Each line from the one containing "brown notebook: none" to the end of the entries is to be repeated exactly, and no other line.

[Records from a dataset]
☆ ☆ ☆ ☆ ☆

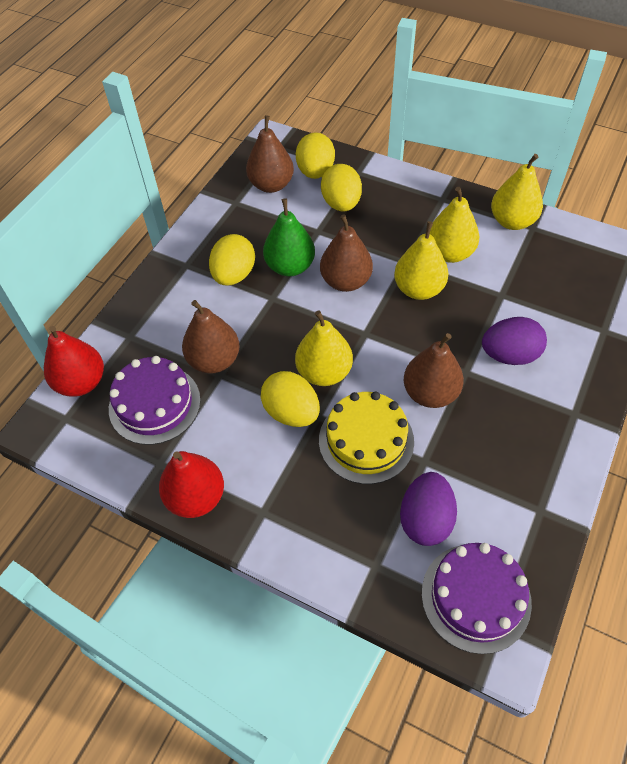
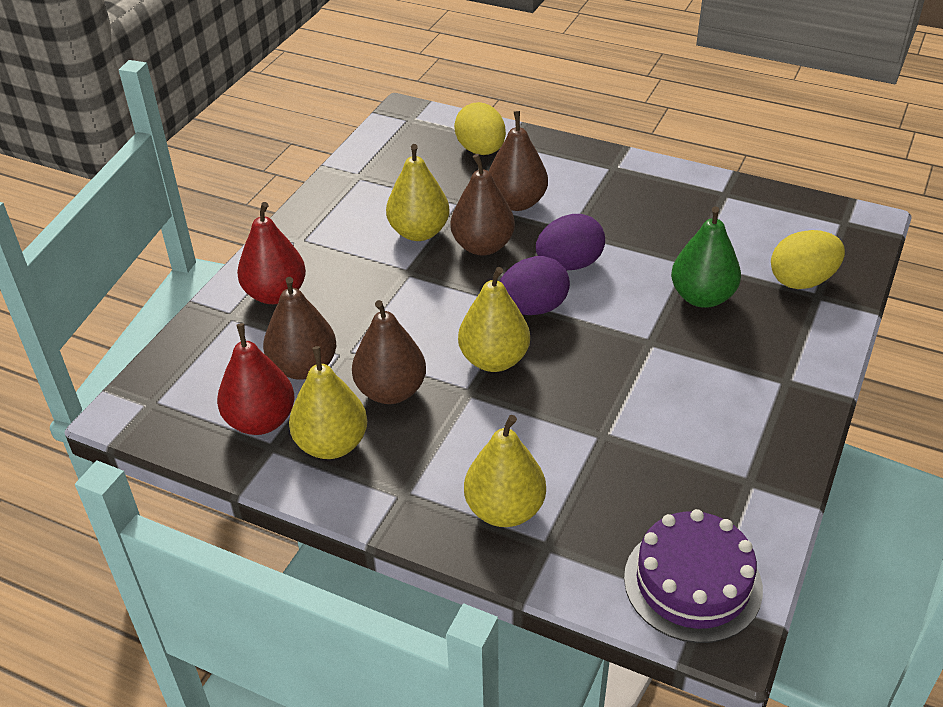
purple cake: [109,356,201,445] [422,543,532,654] = 2 -> [624,509,763,643] = 1
yellow cake: [319,391,414,484] = 1 -> none = 0
yellow egg: [209,234,255,286] [261,371,320,427] [296,132,335,179] [321,164,362,211] = 4 -> [454,102,506,155] [771,230,845,289] = 2

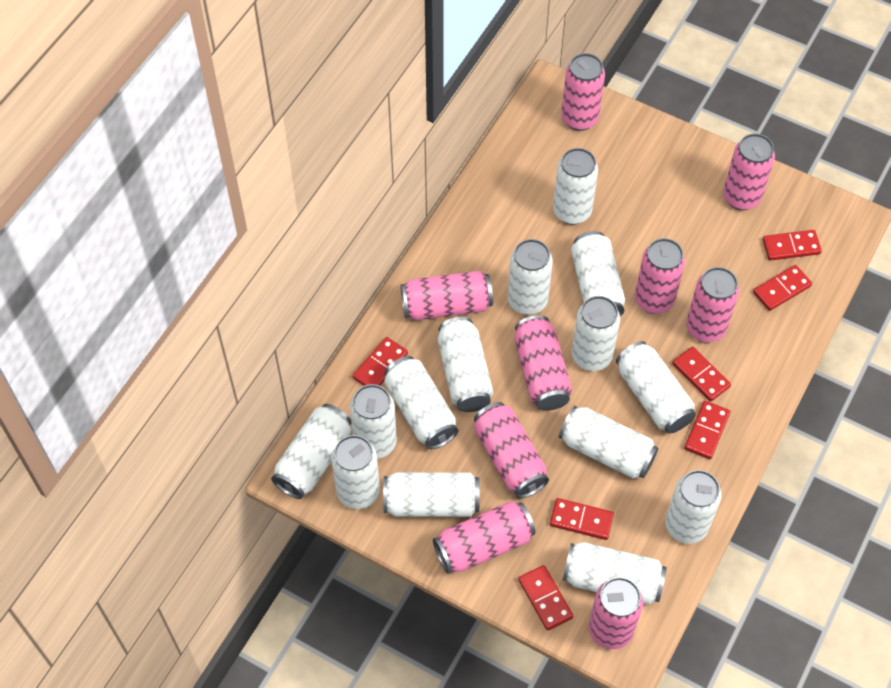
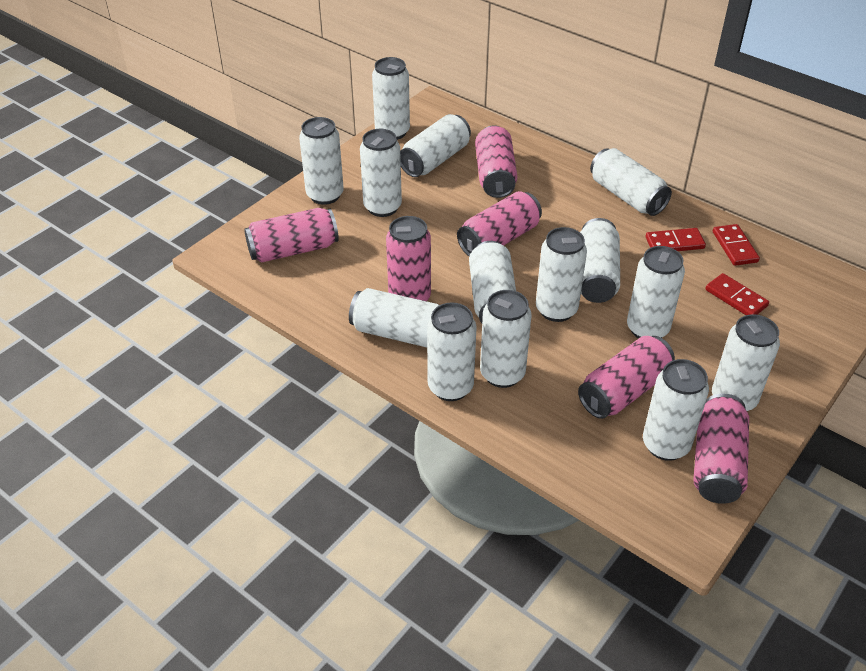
pink can: [401,271,493,320] [433,501,535,574] [474,402,549,499] [514,315,572,411] [561,53,605,131] [589,577,643,649] [635,238,685,314] [686,267,739,343] [723,133,775,210] = 9 -> [244,208,339,263] [386,216,431,301] [457,191,542,256] [475,125,517,198] [578,336,675,419] [693,394,749,504] = 6
red domino: [352,337,408,386] [518,565,573,631] [550,498,614,540] [672,346,731,402] [684,401,731,459] [753,265,812,311] [762,230,822,261] = 7 -> [646,228,706,251] [705,273,769,315] [713,224,760,266] = 3

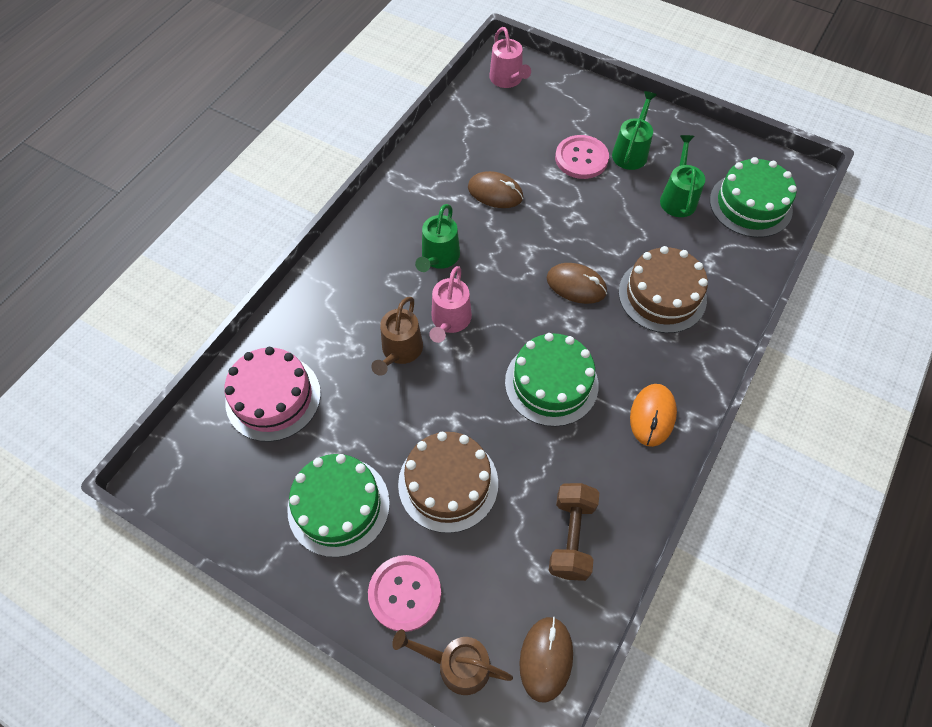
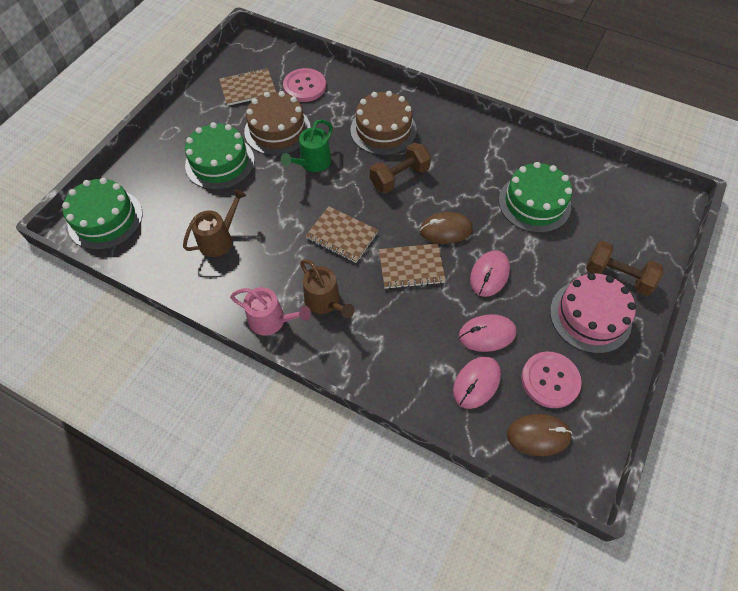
brown dumbbell: [549,483,599,581] = 1 -> [370,142,431,194] [586,241,663,296] = 2
brown mouse: [468,171,523,208] [519,616,573,702] [547,263,607,304] = 3 -> [420,212,472,244] [507,414,572,456] = 2
brown notebook: none = 0 -> [219,68,276,106] [306,206,378,263] [379,244,446,289] = 3
green watering can: [415,204,460,272] [612,91,657,170] [660,135,705,217] = 3 -> [281,119,333,172] = 1
orange mouse: [630,384,677,447] = 1 -> none = 0
pink mouse: none = 0 -> [453,356,501,409] [459,314,516,352] [470,250,510,297] = 3
pink watering can: [429,266,472,343] [489,27,531,88] = 2 -> [230,287,311,336] = 1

☆ ☆ ☆ ☆ ☆

* **The completed task**
brown notebook: none = 0 -> [219,68,276,106] [306,206,378,263] [379,244,446,289] = 3
green watering can: [415,204,460,272] [612,91,657,170] [660,135,705,217] = 3 -> [281,119,333,172] = 1
orange mouse: [630,384,677,447] = 1 -> none = 0
pink mouse: none = 0 -> [453,356,501,409] [459,314,516,352] [470,250,510,297] = 3
pink watering can: [429,266,472,343] [489,27,531,88] = 2 -> [230,287,311,336] = 1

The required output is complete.